### WHAT YOU NEED TO DO
The reply to the records below should contain exactly the lines from the line with "camera: 115 degrees right, 10 degrees up" through the line with "(663, 267) = (247, 354): red", and nothing besides.

### SOURCE DATA

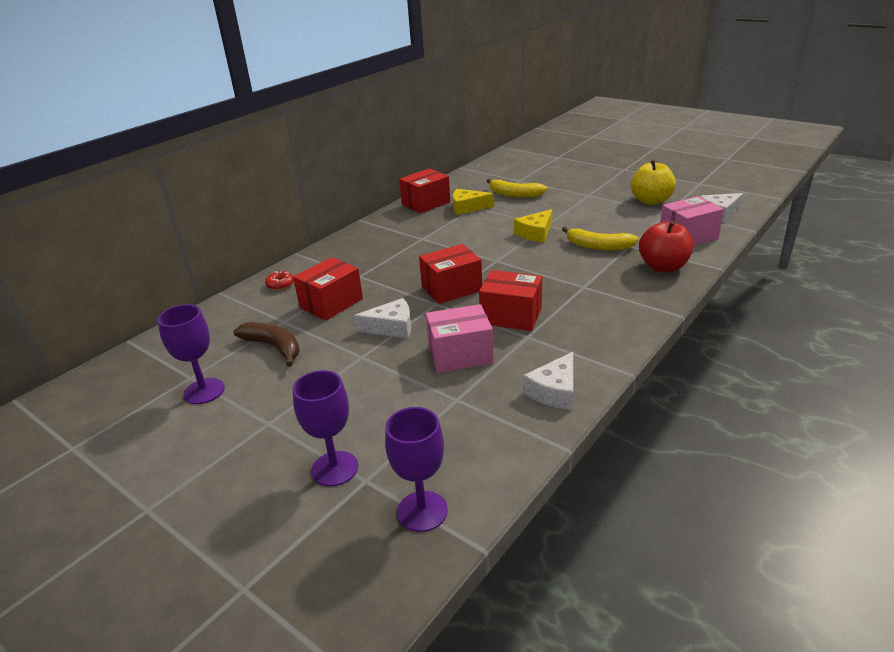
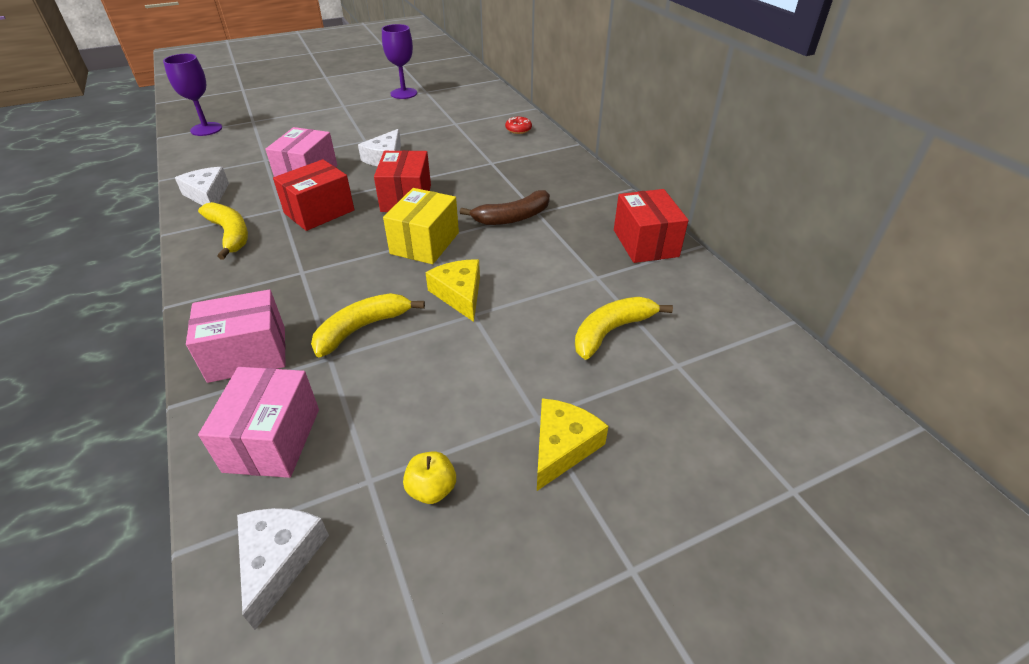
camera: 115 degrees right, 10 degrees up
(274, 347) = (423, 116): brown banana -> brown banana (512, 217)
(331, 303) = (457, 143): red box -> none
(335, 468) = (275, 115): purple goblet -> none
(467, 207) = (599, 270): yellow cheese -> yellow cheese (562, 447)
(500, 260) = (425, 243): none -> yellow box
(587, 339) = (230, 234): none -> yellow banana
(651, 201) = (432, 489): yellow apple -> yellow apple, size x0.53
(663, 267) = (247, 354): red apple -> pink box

---

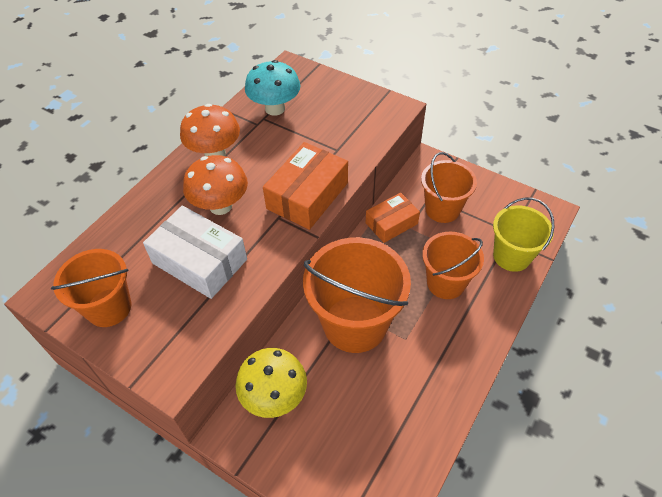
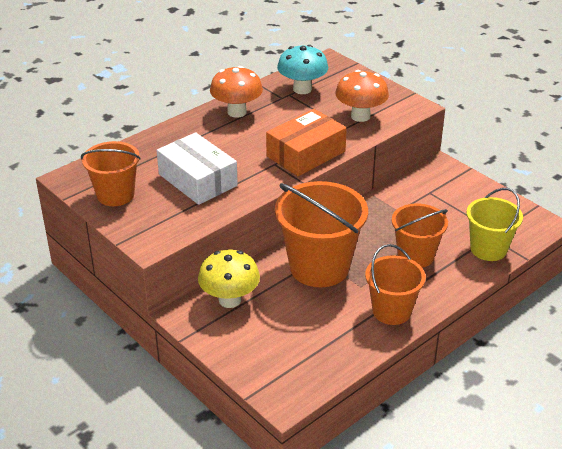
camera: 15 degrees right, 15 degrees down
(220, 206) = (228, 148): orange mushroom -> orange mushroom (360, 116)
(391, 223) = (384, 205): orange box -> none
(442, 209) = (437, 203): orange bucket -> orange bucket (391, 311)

### ANSWER
camera: 115 degrees right, 10 degrees up
(274, 347) = (423, 116): brown banana -> brown banana (512, 217)
(331, 303) = (457, 143): red box -> none
(335, 468) = (275, 115): purple goblet -> none
(467, 207) = (599, 270): yellow cheese -> yellow cheese (562, 447)
(500, 260) = (425, 243): none -> yellow box
(587, 339) = (230, 234): none -> yellow banana
(651, 201) = (432, 489): yellow apple -> yellow apple, size x0.53
(663, 267) = (247, 354): red apple -> pink box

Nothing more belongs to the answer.